[[ INPUT MATERIAL, beginning ]]

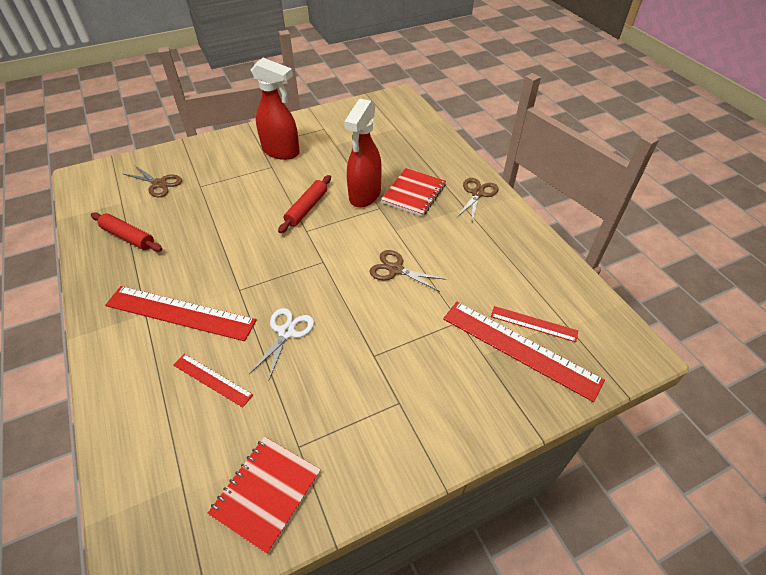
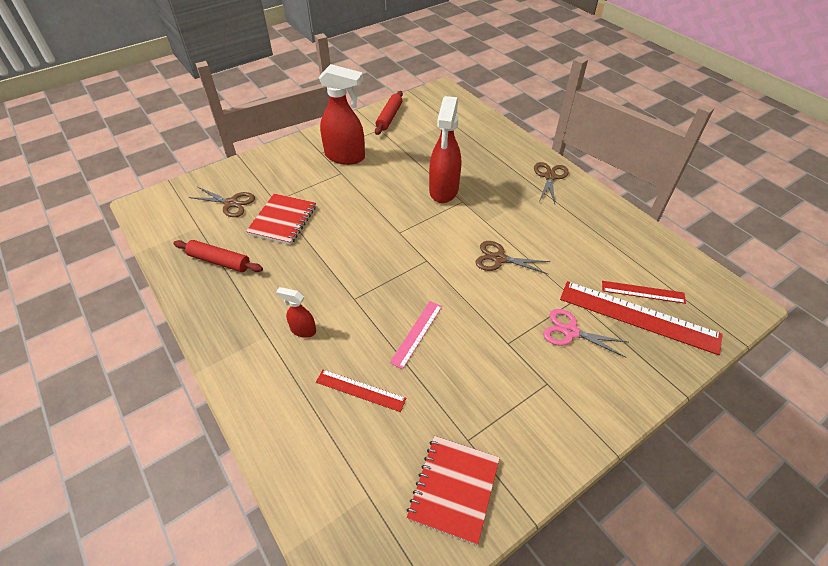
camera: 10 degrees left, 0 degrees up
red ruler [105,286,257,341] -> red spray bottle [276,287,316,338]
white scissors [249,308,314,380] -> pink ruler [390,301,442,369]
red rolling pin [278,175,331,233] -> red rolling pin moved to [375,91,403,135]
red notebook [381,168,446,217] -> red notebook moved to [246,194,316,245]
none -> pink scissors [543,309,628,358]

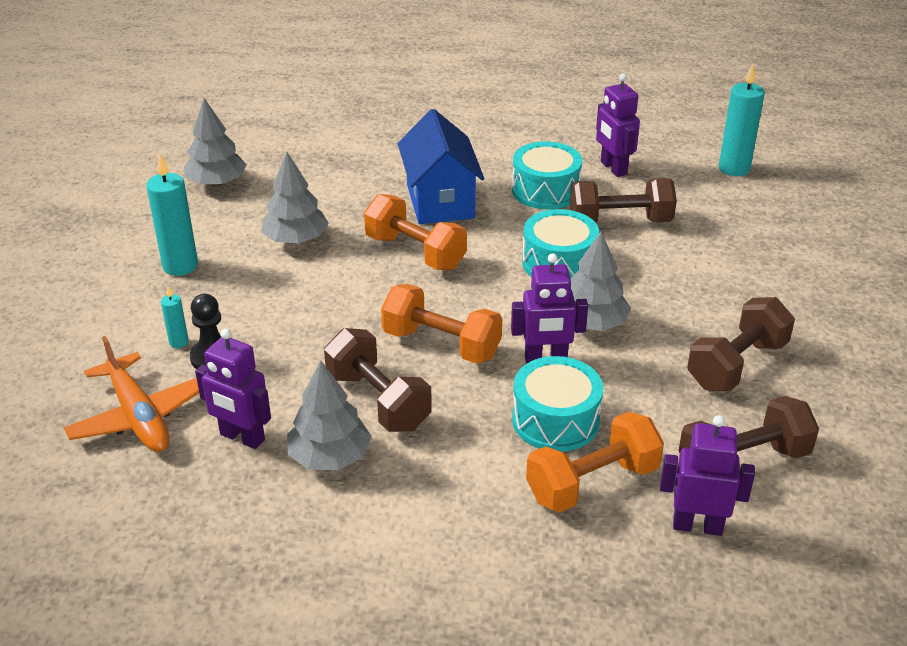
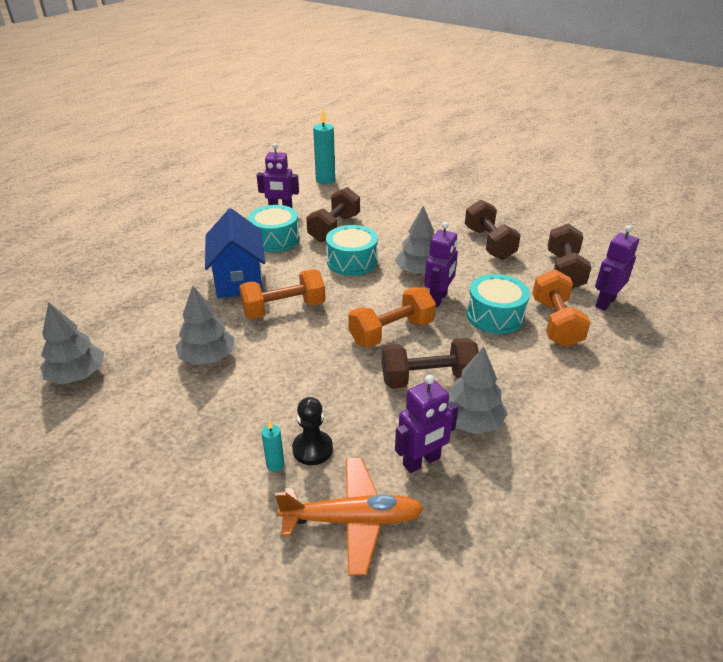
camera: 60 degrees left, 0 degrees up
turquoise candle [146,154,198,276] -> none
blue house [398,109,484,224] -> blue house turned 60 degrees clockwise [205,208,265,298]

[[ INPUT MATERIAL, end ]]

TASK =>
What lines above hold the word "degrees"? Pull each one out.

TASK ANSWER =>
camera: 10 degrees left, 0 degrees up
camera: 60 degrees left, 0 degrees up
blue house [398,109,484,224] -> blue house turned 60 degrees clockwise [205,208,265,298]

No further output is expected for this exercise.